→ **Task statement**: Down to the last line, reproduce the data that follows, but skip the pictures.

→ **Data section**:
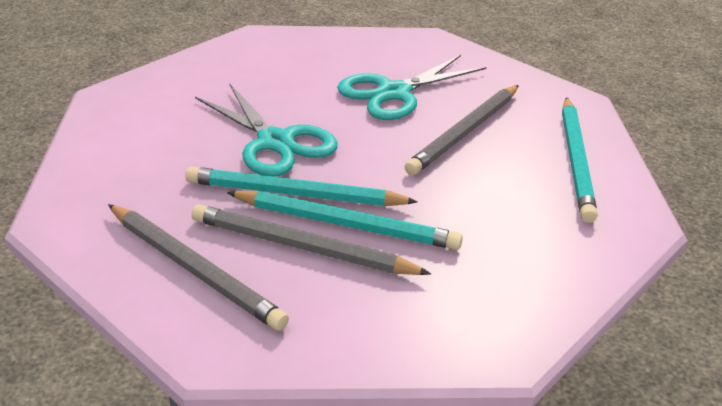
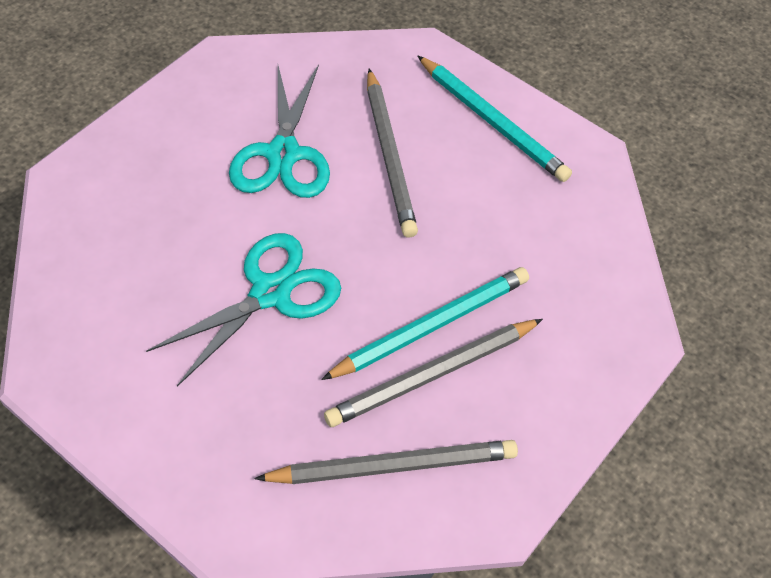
camera: 50 degrees left, 20 degrees up
(275, 142) = (270, 293): turquoise scissors -> turquoise scissors turned 45 degrees counterclockwise
(295, 194) = (360, 331): turquoise pencil -> none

→ **Written response**:
camera: 50 degrees left, 20 degrees up
(275, 142) = (270, 293): turquoise scissors -> turquoise scissors turned 45 degrees counterclockwise
(295, 194) = (360, 331): turquoise pencil -> none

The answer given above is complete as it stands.